▶ To do: Set down nothing except the lines starting at the one with "(no. 2 from" and ending at the final line of the material, each word for word.

▶ Stored data:
+-------+

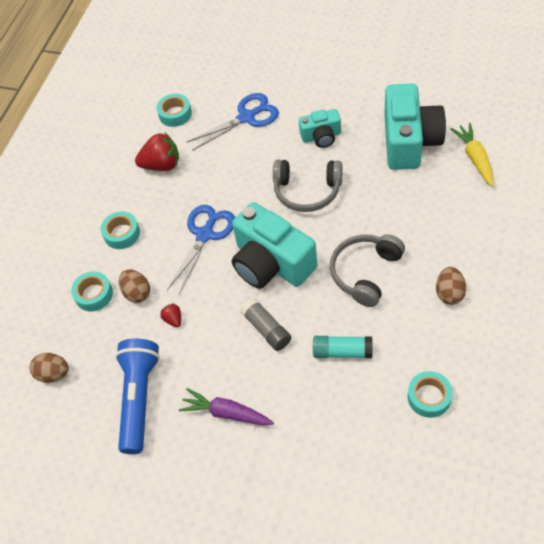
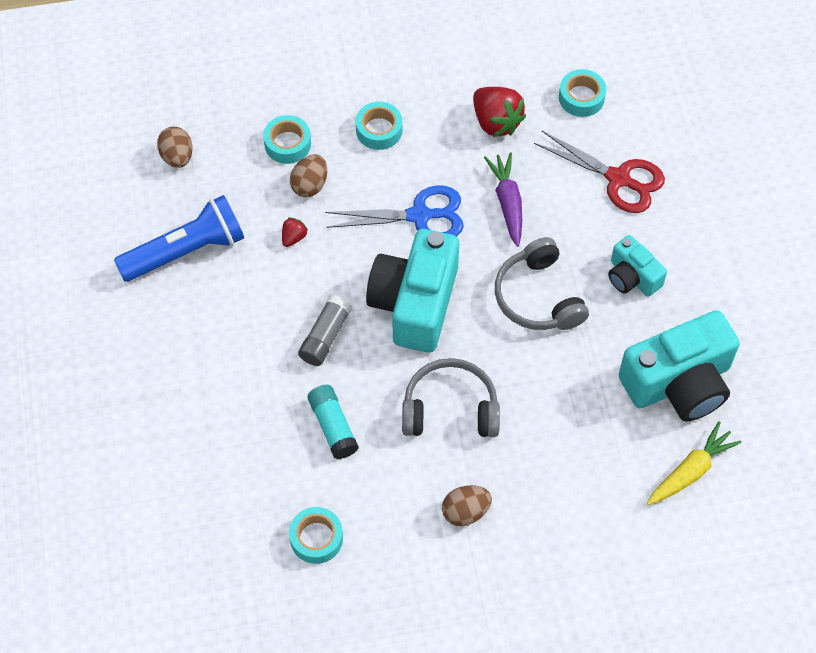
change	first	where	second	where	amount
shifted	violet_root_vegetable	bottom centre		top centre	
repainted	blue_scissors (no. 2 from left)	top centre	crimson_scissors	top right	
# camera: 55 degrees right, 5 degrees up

+-------+

▶ Task result:
repainted	blue_scissors (no. 2 from left)	top centre	crimson_scissors	top right	
# camera: 55 degrees right, 5 degrees up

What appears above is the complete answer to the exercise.